What the exercise asks: Exactly the lines below from the line with "green ellipse: (164, 50) -> (257, 86), moved" through the line with "pink rectangle: (90, 113)" must make up the answer, both ends included and pictures left out.

Exercise input:
● ● ● ● ●

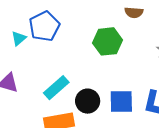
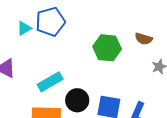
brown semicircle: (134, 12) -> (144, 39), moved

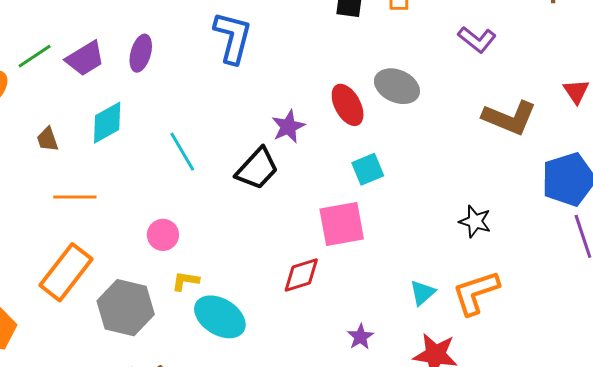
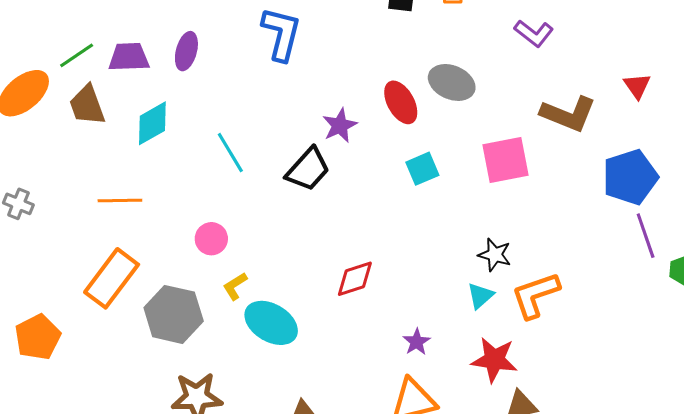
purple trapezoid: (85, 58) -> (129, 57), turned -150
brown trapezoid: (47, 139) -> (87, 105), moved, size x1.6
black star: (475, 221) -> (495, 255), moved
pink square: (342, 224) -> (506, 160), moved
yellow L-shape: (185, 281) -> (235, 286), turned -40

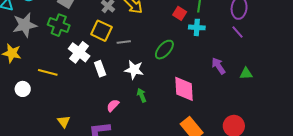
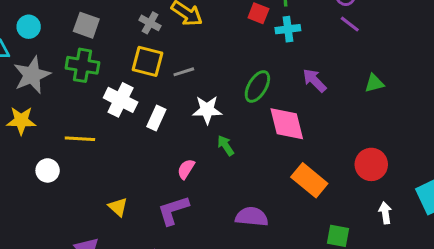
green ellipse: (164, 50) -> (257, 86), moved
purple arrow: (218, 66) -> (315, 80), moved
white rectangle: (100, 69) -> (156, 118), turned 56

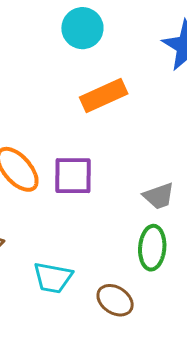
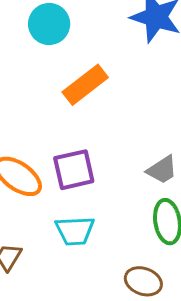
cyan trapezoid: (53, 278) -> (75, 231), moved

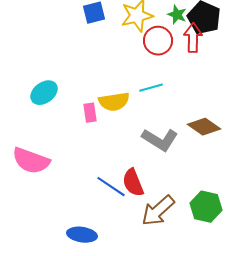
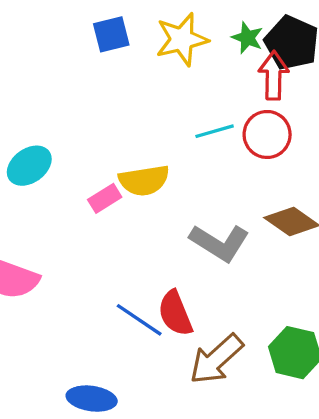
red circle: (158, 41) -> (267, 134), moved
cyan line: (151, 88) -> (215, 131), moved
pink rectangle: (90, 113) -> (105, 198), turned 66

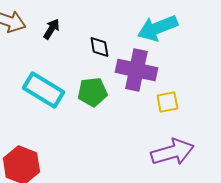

● ● ● ● ●

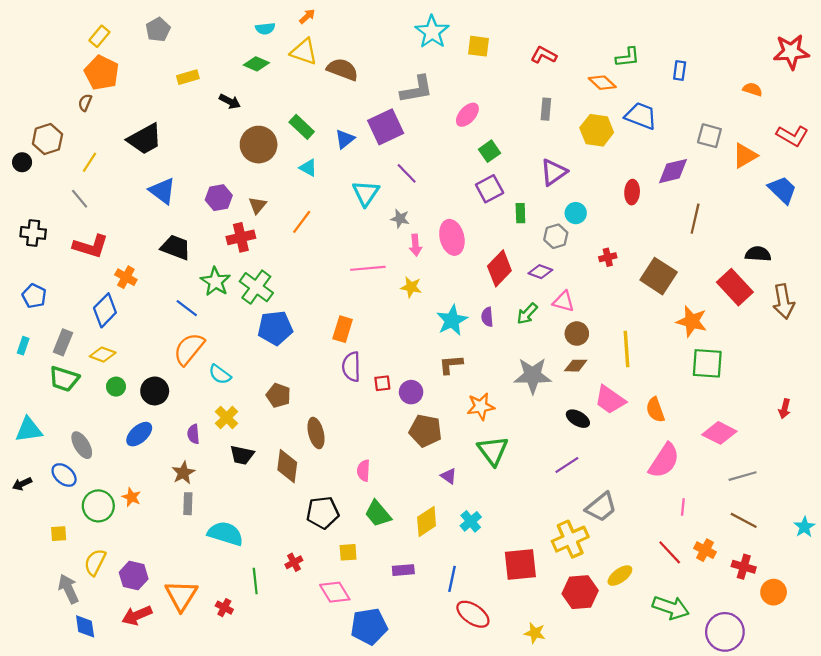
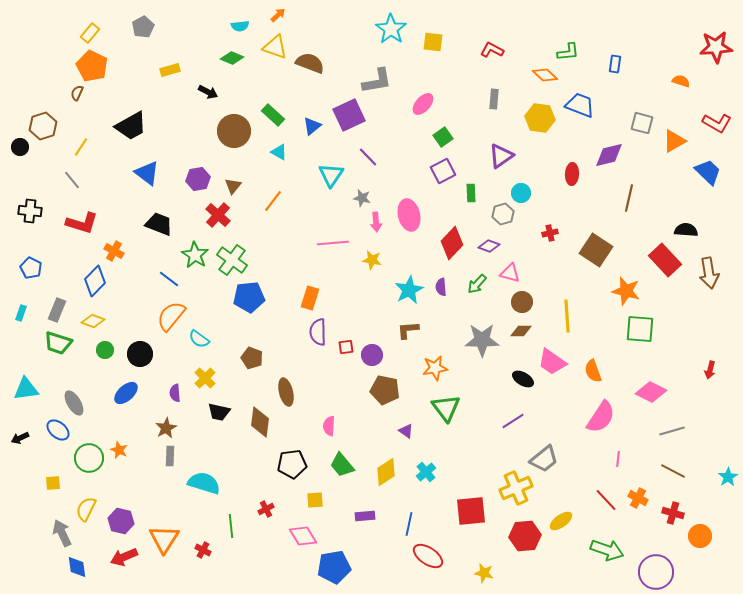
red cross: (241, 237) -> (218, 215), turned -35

● ● ● ● ●

Answer to the exercise:
green ellipse: (164, 50) -> (257, 86), moved
purple arrow: (218, 66) -> (315, 80), moved
white rectangle: (100, 69) -> (156, 118), turned 56

cyan trapezoid: (53, 278) -> (75, 231), moved

red circle: (158, 41) -> (267, 134), moved
cyan line: (151, 88) -> (215, 131), moved
pink rectangle: (90, 113) -> (105, 198), turned 66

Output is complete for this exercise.